▶ EXERCISE OBJECTIVE
Look for "D3: LED red" in the entries below. Then write out exactly the line that holds it and every line after it, to the last, and nothing else.

▶ EXERCISE INPUTS
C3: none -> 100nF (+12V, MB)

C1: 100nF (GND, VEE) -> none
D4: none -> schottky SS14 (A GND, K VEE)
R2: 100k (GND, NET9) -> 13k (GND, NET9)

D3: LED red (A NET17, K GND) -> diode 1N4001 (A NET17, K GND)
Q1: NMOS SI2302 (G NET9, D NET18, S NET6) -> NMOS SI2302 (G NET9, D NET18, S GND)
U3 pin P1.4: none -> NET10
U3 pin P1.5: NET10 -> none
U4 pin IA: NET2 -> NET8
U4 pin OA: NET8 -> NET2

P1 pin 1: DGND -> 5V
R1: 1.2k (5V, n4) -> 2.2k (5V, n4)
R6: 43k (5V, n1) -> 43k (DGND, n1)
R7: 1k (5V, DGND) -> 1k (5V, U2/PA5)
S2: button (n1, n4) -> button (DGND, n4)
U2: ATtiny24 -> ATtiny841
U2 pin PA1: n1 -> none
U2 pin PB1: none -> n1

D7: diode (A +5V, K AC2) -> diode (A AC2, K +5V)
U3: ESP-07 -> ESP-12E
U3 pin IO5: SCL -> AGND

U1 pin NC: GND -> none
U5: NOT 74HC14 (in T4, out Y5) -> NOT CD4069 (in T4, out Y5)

▶ REPLY
D3: LED red (A NET17, K GND) -> diode 1N4001 (A NET17, K GND)
Q1: NMOS SI2302 (G NET9, D NET18, S NET6) -> NMOS SI2302 (G NET9, D NET18, S GND)
U3 pin P1.4: none -> NET10
U3 pin P1.5: NET10 -> none
U4 pin IA: NET2 -> NET8
U4 pin OA: NET8 -> NET2

P1 pin 1: DGND -> 5V
R1: 1.2k (5V, n4) -> 2.2k (5V, n4)
R6: 43k (5V, n1) -> 43k (DGND, n1)
R7: 1k (5V, DGND) -> 1k (5V, U2/PA5)
S2: button (n1, n4) -> button (DGND, n4)
U2: ATtiny24 -> ATtiny841
U2 pin PA1: n1 -> none
U2 pin PB1: none -> n1

D7: diode (A +5V, K AC2) -> diode (A AC2, K +5V)
U3: ESP-07 -> ESP-12E
U3 pin IO5: SCL -> AGND

U1 pin NC: GND -> none
U5: NOT 74HC14 (in T4, out Y5) -> NOT CD4069 (in T4, out Y5)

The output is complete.